━━━━━ Listed entries

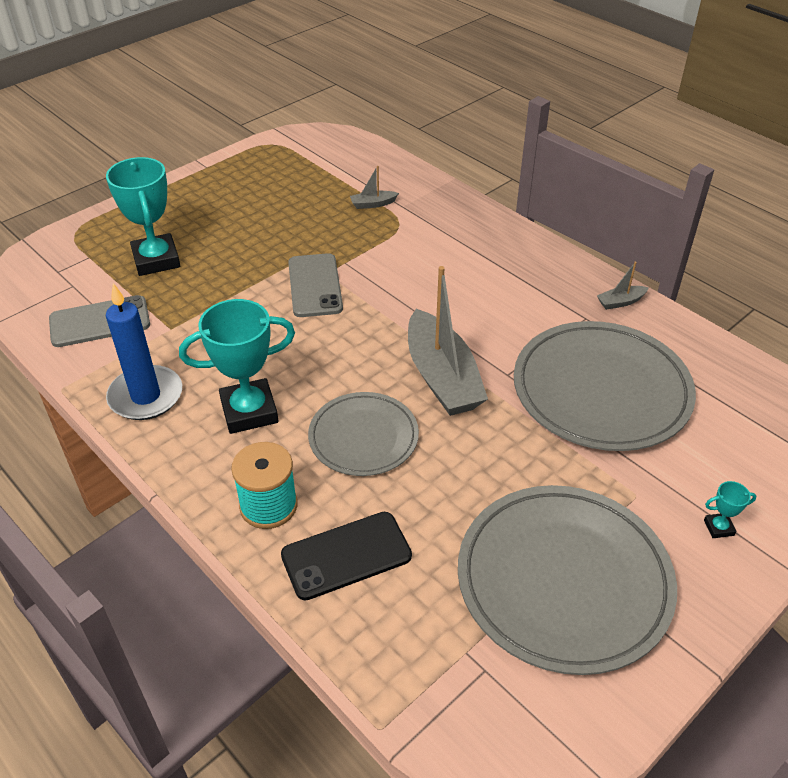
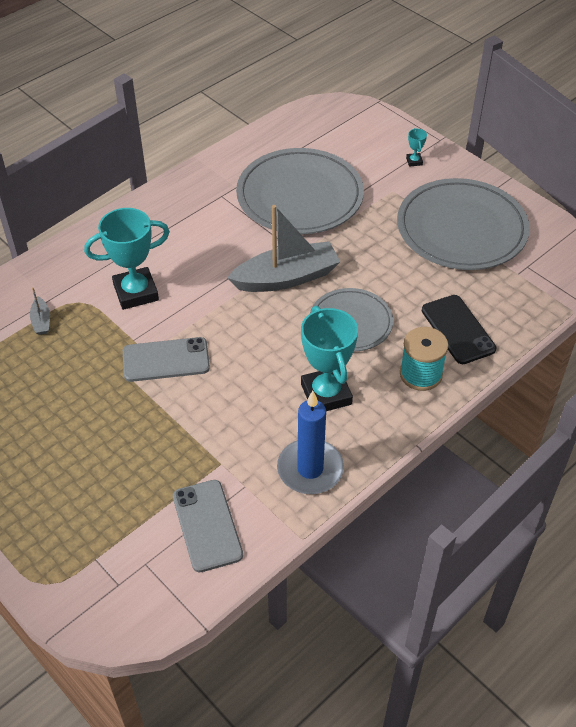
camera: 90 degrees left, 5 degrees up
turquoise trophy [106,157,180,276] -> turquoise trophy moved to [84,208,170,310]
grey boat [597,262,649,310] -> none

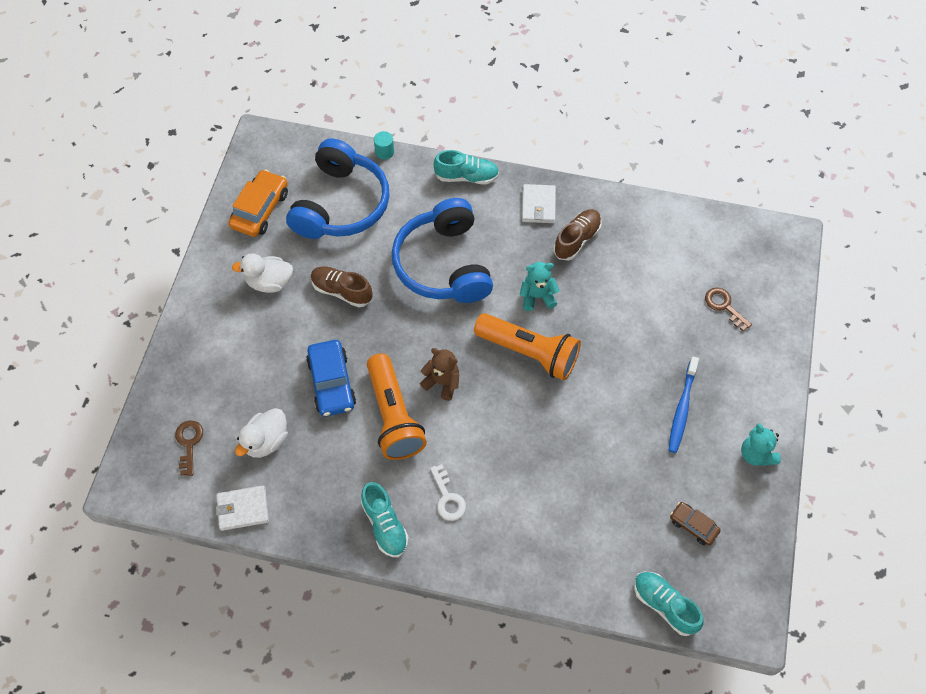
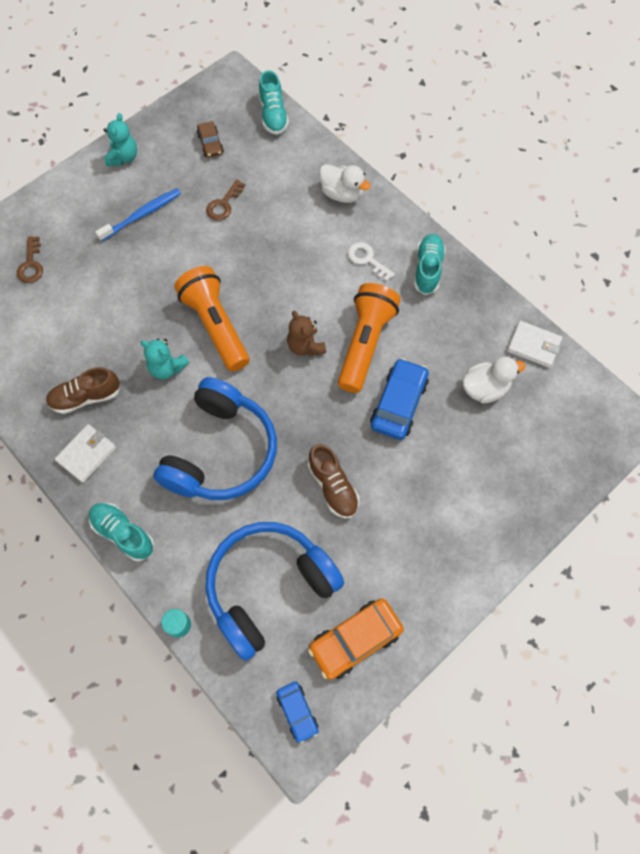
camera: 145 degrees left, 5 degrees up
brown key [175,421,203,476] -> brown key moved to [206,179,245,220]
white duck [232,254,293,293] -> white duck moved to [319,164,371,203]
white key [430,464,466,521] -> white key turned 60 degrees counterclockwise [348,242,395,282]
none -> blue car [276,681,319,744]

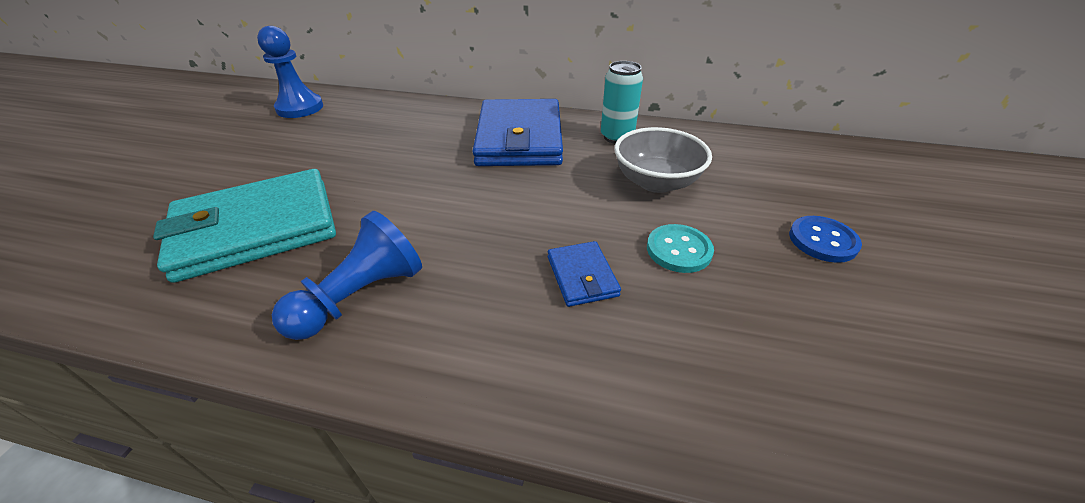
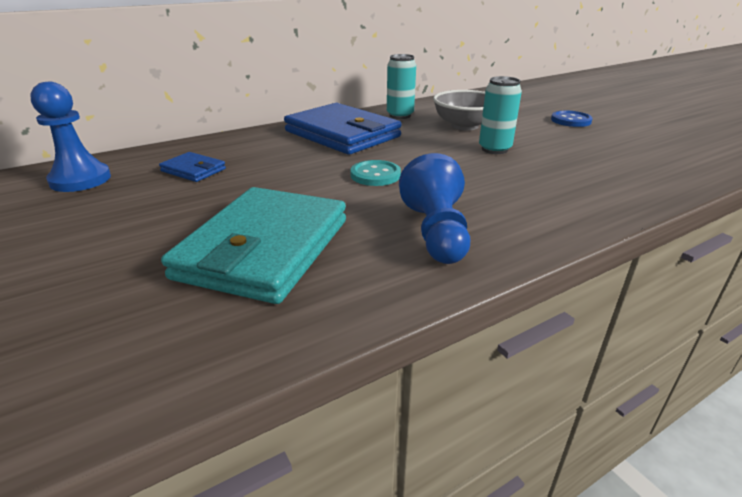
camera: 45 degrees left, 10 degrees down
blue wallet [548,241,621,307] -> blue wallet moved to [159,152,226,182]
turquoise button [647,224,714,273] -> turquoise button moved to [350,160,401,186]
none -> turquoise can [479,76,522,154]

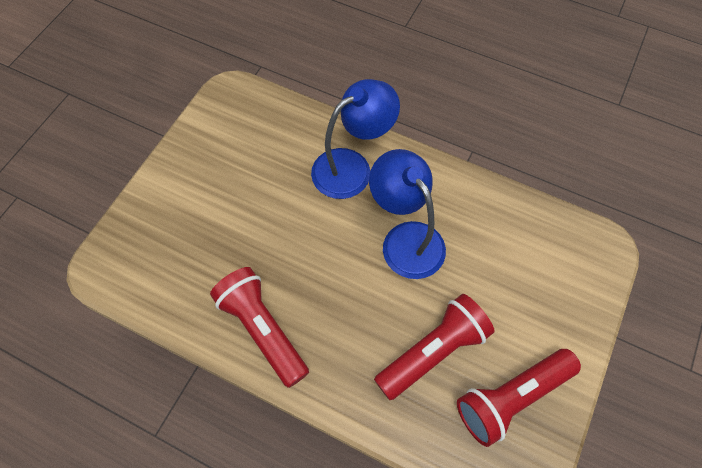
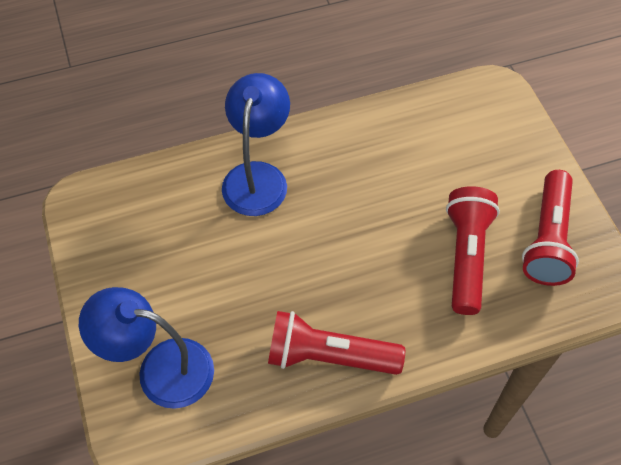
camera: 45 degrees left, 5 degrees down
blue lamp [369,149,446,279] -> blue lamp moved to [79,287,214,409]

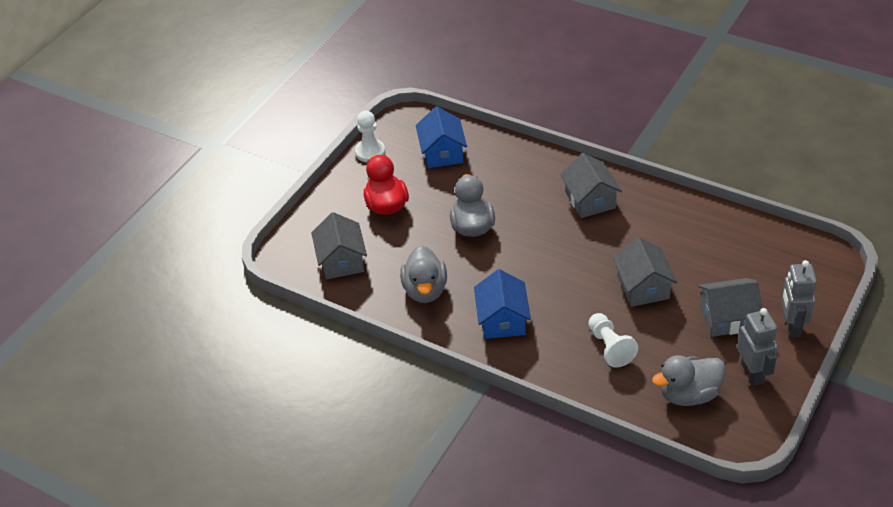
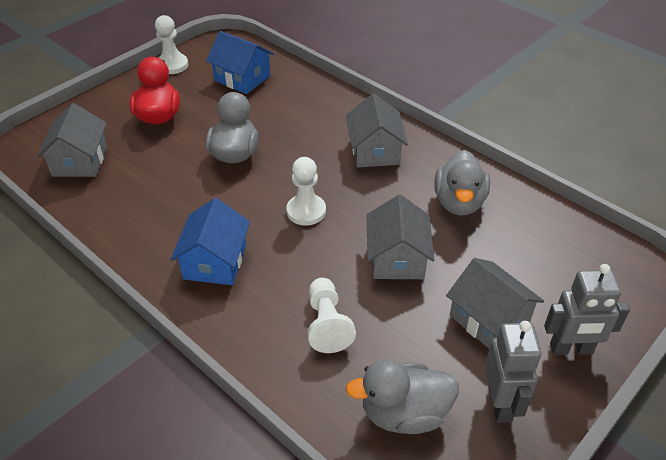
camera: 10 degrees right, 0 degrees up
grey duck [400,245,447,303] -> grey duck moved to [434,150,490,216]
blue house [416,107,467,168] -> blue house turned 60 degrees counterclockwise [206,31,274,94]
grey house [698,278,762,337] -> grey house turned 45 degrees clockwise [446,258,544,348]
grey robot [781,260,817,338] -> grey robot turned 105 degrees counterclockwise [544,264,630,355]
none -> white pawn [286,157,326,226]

━━━━━━━━━━

Your output should start at the line containing "camera: 10 degrees right, 0 degrees up" and stop at the last line of the material, copied exactly, with nothing else.

camera: 10 degrees right, 0 degrees up
grey duck [400,245,447,303] -> grey duck moved to [434,150,490,216]
blue house [416,107,467,168] -> blue house turned 60 degrees counterclockwise [206,31,274,94]
grey house [698,278,762,337] -> grey house turned 45 degrees clockwise [446,258,544,348]
grey robot [781,260,817,338] -> grey robot turned 105 degrees counterclockwise [544,264,630,355]
none -> white pawn [286,157,326,226]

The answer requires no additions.